▶ Directions for this task
Down to the last character, transcribe every record.

▶ Data extracts

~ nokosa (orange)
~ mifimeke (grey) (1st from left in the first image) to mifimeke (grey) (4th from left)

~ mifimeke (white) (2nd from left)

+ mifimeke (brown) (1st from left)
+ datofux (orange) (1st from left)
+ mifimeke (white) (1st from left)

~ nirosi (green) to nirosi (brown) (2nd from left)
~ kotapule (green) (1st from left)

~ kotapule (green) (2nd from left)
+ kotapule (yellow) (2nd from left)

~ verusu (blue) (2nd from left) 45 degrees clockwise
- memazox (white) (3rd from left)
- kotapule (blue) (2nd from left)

▶ Result below
~ nokosa (orange)
~ mifimeke (grey) (1st from left in the first image) to mifimeke (grey) (4th from left)

~ mifimeke (white) (2nd from left)

+ mifimeke (brown) (1st from left)
+ datofux (orange) (1st from left)
+ mifimeke (white) (1st from left)

~ nirosi (green) to nirosi (brown) (2nd from left)
~ kotapule (green) (1st from left)

~ kotapule (green) (2nd from left)
+ kotapule (yellow) (2nd from left)

~ verusu (blue) (2nd from left) 45 degrees clockwise
- memazox (white) (3rd from left)
- kotapule (blue) (2nd from left)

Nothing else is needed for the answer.